<<<<

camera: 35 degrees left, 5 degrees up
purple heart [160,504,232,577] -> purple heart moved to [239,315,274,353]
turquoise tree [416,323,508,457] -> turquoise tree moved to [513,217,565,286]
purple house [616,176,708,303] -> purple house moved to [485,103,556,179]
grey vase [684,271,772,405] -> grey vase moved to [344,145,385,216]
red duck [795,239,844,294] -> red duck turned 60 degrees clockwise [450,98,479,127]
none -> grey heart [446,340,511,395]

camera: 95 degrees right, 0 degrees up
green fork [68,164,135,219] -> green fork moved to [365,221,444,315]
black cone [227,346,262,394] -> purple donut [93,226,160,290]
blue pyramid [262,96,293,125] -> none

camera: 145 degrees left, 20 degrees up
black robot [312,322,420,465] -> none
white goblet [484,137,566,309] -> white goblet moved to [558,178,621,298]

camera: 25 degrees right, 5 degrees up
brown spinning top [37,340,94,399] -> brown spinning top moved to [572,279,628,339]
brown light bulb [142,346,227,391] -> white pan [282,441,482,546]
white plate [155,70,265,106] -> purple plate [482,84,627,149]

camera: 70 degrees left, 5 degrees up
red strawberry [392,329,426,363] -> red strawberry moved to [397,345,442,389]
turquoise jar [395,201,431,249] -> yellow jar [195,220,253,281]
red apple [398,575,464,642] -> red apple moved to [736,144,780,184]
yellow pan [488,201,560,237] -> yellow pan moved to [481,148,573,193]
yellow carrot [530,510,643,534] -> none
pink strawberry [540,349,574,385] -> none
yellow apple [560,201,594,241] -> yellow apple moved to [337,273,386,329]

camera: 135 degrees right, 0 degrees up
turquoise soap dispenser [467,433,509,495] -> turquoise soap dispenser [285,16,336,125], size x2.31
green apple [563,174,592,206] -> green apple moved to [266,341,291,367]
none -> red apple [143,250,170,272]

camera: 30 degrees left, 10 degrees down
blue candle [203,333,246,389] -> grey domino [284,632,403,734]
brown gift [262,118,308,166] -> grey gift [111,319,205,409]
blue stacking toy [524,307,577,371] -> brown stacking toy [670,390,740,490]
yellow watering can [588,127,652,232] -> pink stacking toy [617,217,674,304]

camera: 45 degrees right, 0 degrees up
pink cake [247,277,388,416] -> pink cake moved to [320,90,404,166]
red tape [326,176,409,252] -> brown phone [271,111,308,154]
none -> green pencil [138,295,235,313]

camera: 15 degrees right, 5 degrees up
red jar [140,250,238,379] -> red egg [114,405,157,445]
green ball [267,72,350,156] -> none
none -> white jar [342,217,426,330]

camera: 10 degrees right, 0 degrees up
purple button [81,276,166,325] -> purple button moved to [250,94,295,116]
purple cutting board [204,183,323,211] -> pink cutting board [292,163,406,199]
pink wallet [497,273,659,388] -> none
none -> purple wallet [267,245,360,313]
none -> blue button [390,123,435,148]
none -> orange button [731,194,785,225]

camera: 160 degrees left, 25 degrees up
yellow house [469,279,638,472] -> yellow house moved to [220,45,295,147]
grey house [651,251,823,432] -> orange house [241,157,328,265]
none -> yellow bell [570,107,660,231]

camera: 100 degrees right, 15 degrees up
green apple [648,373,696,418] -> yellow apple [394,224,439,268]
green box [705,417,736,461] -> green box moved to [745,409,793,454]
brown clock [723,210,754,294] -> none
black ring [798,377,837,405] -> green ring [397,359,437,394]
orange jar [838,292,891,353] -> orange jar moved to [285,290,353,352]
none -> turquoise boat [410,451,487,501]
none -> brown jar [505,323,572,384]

>>>>

EXERCISE DETAILS
Copy out each line of the material and keep every word unchanged.

EXERCISE ANSWER
camera: 35 degrees left, 5 degrees up
purple heart [160,504,232,577] -> purple heart moved to [239,315,274,353]
turquoise tree [416,323,508,457] -> turquoise tree moved to [513,217,565,286]
purple house [616,176,708,303] -> purple house moved to [485,103,556,179]
grey vase [684,271,772,405] -> grey vase moved to [344,145,385,216]
red duck [795,239,844,294] -> red duck turned 60 degrees clockwise [450,98,479,127]
none -> grey heart [446,340,511,395]

camera: 95 degrees right, 0 degrees up
green fork [68,164,135,219] -> green fork moved to [365,221,444,315]
black cone [227,346,262,394] -> purple donut [93,226,160,290]
blue pyramid [262,96,293,125] -> none

camera: 145 degrees left, 20 degrees up
black robot [312,322,420,465] -> none
white goblet [484,137,566,309] -> white goblet moved to [558,178,621,298]

camera: 25 degrees right, 5 degrees up
brown spinning top [37,340,94,399] -> brown spinning top moved to [572,279,628,339]
brown light bulb [142,346,227,391] -> white pan [282,441,482,546]
white plate [155,70,265,106] -> purple plate [482,84,627,149]

camera: 70 degrees left, 5 degrees up
red strawberry [392,329,426,363] -> red strawberry moved to [397,345,442,389]
turquoise jar [395,201,431,249] -> yellow jar [195,220,253,281]
red apple [398,575,464,642] -> red apple moved to [736,144,780,184]
yellow pan [488,201,560,237] -> yellow pan moved to [481,148,573,193]
yellow carrot [530,510,643,534] -> none
pink strawberry [540,349,574,385] -> none
yellow apple [560,201,594,241] -> yellow apple moved to [337,273,386,329]

camera: 135 degrees right, 0 degrees up
turquoise soap dispenser [467,433,509,495] -> turquoise soap dispenser [285,16,336,125], size x2.31
green apple [563,174,592,206] -> green apple moved to [266,341,291,367]
none -> red apple [143,250,170,272]

camera: 30 degrees left, 10 degrees down
blue candle [203,333,246,389] -> grey domino [284,632,403,734]
brown gift [262,118,308,166] -> grey gift [111,319,205,409]
blue stacking toy [524,307,577,371] -> brown stacking toy [670,390,740,490]
yellow watering can [588,127,652,232] -> pink stacking toy [617,217,674,304]

camera: 45 degrees right, 0 degrees up
pink cake [247,277,388,416] -> pink cake moved to [320,90,404,166]
red tape [326,176,409,252] -> brown phone [271,111,308,154]
none -> green pencil [138,295,235,313]

camera: 15 degrees right, 5 degrees up
red jar [140,250,238,379] -> red egg [114,405,157,445]
green ball [267,72,350,156] -> none
none -> white jar [342,217,426,330]

camera: 10 degrees right, 0 degrees up
purple button [81,276,166,325] -> purple button moved to [250,94,295,116]
purple cutting board [204,183,323,211] -> pink cutting board [292,163,406,199]
pink wallet [497,273,659,388] -> none
none -> purple wallet [267,245,360,313]
none -> blue button [390,123,435,148]
none -> orange button [731,194,785,225]

camera: 160 degrees left, 25 degrees up
yellow house [469,279,638,472] -> yellow house moved to [220,45,295,147]
grey house [651,251,823,432] -> orange house [241,157,328,265]
none -> yellow bell [570,107,660,231]

camera: 100 degrees right, 15 degrees up
green apple [648,373,696,418] -> yellow apple [394,224,439,268]
green box [705,417,736,461] -> green box moved to [745,409,793,454]
brown clock [723,210,754,294] -> none
black ring [798,377,837,405] -> green ring [397,359,437,394]
orange jar [838,292,891,353] -> orange jar moved to [285,290,353,352]
none -> turquoise boat [410,451,487,501]
none -> brown jar [505,323,572,384]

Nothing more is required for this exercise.